▸ **REQUIRED WORK**
When you reach the line containing "green watering can: 2 -> 0" in the data below, begin returning lines exactly as written, and stop once the line containing "pink clock: 4 -> 5" has been returned.

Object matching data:
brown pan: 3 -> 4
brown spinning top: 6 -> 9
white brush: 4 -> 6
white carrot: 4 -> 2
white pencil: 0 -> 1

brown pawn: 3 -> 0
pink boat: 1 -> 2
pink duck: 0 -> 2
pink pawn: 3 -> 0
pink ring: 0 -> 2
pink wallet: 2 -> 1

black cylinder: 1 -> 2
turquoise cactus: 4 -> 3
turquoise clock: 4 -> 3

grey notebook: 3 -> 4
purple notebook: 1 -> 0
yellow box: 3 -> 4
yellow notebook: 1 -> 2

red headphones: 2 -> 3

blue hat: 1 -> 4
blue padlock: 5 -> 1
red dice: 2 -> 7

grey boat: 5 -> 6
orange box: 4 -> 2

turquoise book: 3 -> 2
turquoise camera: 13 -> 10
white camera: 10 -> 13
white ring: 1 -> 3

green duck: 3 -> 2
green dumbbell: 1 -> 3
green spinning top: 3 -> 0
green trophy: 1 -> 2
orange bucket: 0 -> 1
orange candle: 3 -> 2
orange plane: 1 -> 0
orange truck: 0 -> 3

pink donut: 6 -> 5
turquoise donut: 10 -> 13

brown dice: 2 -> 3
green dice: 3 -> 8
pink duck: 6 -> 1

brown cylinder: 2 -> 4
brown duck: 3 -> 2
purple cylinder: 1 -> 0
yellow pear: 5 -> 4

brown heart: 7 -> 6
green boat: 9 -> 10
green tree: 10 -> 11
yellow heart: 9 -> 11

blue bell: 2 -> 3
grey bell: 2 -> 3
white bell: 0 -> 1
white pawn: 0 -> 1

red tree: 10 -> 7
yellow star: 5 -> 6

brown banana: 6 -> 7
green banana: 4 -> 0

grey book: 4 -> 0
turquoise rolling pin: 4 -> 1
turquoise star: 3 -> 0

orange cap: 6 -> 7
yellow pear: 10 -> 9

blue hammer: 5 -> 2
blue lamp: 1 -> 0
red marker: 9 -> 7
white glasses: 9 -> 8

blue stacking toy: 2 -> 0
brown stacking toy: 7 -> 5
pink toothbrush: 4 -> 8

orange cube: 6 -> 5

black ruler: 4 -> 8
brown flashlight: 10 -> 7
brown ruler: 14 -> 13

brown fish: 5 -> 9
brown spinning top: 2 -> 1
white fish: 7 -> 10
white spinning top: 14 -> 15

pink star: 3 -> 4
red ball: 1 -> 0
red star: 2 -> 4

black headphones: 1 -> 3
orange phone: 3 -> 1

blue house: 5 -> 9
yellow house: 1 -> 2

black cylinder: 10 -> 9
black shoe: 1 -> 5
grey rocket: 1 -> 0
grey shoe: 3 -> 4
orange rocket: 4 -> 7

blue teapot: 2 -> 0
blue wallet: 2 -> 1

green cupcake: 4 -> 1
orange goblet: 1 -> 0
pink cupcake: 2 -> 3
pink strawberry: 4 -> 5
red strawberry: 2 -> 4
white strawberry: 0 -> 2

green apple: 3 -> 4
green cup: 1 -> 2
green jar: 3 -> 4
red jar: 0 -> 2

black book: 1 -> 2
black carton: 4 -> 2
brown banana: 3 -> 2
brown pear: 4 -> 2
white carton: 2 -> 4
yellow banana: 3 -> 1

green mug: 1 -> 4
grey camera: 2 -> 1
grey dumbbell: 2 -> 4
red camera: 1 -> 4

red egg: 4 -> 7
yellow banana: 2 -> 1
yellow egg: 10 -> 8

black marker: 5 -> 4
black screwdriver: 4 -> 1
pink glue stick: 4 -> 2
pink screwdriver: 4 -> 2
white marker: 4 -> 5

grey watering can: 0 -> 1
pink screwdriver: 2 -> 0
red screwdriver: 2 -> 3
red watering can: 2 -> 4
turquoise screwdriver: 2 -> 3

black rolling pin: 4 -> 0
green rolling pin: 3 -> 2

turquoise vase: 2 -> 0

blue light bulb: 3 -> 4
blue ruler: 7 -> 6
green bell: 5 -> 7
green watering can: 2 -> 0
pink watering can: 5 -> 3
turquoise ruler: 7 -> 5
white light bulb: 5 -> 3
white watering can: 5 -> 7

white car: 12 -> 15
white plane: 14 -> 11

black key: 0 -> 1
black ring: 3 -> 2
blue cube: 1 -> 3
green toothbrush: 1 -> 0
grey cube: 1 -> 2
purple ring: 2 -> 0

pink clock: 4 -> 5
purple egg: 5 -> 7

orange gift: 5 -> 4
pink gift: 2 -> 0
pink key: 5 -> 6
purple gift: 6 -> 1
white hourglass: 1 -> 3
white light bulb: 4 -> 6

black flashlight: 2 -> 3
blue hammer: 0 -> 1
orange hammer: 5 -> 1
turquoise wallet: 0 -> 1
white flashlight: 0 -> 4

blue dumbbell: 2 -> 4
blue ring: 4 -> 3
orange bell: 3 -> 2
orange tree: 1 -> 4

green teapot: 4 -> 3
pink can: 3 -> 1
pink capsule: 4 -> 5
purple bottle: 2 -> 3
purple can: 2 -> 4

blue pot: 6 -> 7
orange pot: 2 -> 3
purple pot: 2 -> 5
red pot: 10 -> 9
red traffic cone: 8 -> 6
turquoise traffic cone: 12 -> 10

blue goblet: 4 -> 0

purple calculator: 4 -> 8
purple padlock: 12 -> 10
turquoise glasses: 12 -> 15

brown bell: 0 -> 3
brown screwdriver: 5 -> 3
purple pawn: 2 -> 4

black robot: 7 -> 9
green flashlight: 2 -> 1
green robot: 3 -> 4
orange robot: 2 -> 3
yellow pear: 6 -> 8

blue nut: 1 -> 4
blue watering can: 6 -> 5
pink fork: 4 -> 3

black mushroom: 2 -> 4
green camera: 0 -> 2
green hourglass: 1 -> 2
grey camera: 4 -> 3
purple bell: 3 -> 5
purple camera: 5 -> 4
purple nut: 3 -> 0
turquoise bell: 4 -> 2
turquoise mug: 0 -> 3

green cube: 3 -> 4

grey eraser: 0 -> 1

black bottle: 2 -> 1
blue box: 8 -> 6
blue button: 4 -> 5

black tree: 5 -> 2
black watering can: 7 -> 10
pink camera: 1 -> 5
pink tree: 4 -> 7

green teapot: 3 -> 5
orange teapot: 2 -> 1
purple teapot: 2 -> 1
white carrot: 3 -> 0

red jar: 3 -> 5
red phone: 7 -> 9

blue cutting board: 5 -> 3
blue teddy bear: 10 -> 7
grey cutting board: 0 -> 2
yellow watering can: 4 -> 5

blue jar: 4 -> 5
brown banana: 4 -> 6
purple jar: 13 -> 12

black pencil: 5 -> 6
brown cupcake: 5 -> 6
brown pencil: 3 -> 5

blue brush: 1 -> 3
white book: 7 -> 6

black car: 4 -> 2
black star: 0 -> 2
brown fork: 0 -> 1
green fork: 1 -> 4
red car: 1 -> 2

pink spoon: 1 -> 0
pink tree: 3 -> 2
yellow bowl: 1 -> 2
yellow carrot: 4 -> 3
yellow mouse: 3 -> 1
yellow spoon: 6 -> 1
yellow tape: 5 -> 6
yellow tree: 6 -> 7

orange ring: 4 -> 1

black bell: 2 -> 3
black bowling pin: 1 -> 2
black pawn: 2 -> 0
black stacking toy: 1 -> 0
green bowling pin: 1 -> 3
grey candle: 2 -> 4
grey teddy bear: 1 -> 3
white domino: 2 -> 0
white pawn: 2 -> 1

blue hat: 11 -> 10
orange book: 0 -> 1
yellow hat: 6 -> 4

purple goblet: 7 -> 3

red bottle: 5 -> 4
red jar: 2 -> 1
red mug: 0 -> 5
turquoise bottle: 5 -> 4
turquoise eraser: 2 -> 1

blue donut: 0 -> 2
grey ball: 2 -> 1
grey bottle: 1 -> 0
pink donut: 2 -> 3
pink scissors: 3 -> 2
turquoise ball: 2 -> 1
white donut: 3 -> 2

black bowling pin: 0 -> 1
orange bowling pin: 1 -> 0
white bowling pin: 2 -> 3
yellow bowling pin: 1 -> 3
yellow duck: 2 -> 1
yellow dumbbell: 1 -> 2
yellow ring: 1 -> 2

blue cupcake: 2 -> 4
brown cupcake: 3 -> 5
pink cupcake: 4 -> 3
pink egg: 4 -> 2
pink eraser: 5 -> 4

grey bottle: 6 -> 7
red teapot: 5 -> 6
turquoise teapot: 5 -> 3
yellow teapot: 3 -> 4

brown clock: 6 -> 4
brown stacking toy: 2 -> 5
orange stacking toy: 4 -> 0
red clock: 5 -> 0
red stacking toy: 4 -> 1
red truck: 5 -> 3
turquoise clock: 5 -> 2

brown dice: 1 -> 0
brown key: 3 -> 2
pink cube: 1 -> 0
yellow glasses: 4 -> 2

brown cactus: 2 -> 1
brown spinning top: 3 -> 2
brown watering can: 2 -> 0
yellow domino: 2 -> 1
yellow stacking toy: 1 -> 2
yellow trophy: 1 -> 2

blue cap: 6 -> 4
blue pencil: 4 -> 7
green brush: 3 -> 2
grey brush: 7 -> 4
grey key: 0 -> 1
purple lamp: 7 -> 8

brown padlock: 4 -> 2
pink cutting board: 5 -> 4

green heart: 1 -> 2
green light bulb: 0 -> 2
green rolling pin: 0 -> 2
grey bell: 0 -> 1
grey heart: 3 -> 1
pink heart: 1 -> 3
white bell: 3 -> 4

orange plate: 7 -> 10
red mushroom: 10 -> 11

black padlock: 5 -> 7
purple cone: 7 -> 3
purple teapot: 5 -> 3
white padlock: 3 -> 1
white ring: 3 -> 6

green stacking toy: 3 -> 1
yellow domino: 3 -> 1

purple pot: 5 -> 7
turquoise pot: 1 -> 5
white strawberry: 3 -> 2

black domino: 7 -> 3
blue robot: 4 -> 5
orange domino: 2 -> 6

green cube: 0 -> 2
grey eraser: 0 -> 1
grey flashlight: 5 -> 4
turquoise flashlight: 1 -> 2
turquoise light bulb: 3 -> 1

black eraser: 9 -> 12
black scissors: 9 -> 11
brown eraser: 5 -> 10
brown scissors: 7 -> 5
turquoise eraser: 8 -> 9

▸ **SOLUTION TO THIS EXERCISE**
green watering can: 2 -> 0
pink watering can: 5 -> 3
turquoise ruler: 7 -> 5
white light bulb: 5 -> 3
white watering can: 5 -> 7

white car: 12 -> 15
white plane: 14 -> 11

black key: 0 -> 1
black ring: 3 -> 2
blue cube: 1 -> 3
green toothbrush: 1 -> 0
grey cube: 1 -> 2
purple ring: 2 -> 0

pink clock: 4 -> 5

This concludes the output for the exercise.